__Task to complete__:
Word for word, set down the records and skip each picture.

=== Section Start ===

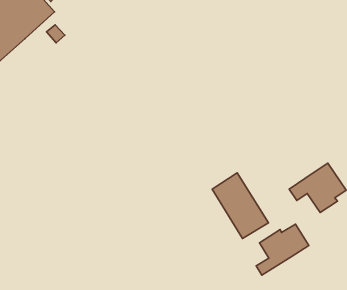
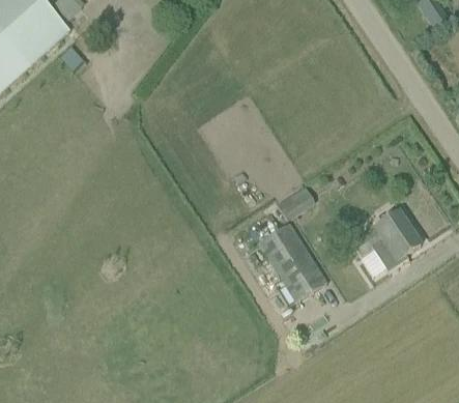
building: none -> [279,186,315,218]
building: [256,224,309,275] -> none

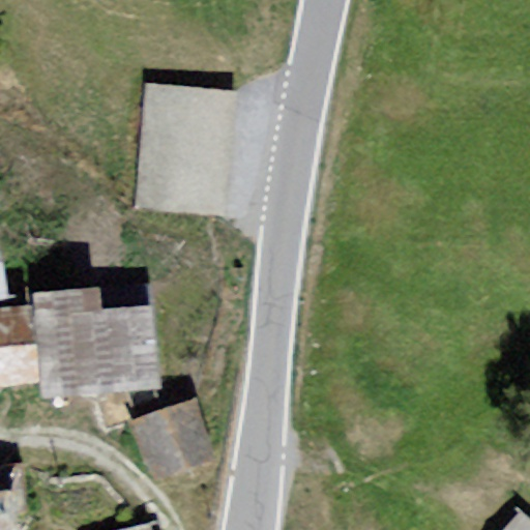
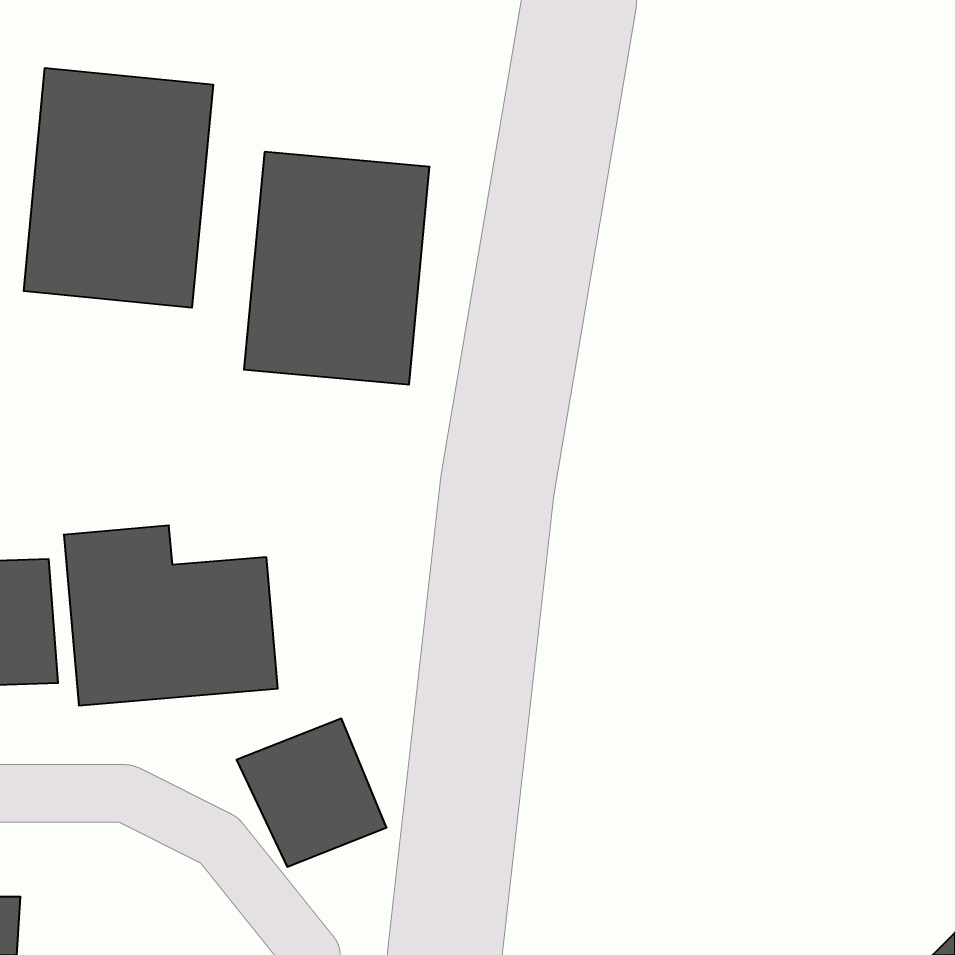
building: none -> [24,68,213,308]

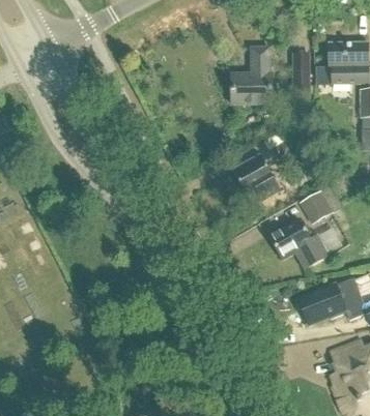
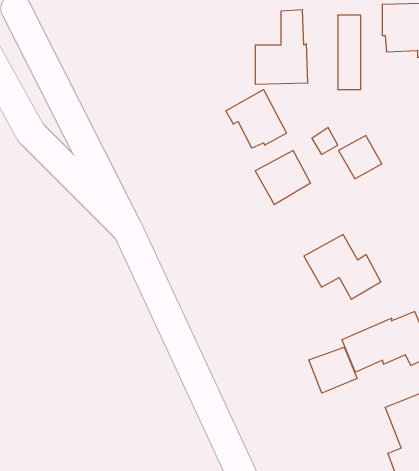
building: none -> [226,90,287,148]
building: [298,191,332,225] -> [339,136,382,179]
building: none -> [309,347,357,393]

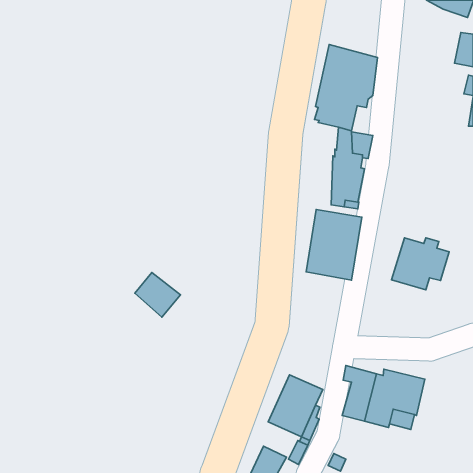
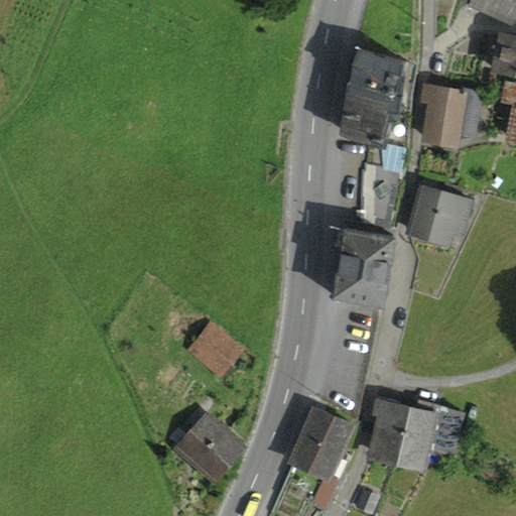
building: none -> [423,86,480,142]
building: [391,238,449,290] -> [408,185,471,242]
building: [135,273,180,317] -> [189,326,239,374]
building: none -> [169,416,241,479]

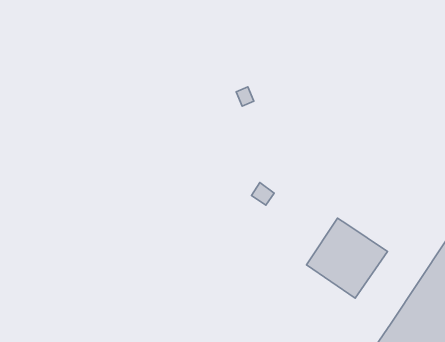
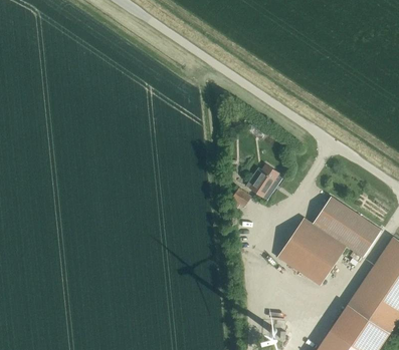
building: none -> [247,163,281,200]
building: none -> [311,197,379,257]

=== Section End ===

__Solution to this problem__:
building: none -> [279,186,315,218]
building: [256,224,309,275] -> none

building: none -> [24,68,213,308]

building: none -> [226,90,287,148]
building: [298,191,332,225] -> [339,136,382,179]
building: none -> [309,347,357,393]

building: none -> [423,86,480,142]
building: [391,238,449,290] -> [408,185,471,242]
building: [135,273,180,317] -> [189,326,239,374]
building: none -> [169,416,241,479]

building: none -> [247,163,281,200]
building: none -> [311,197,379,257]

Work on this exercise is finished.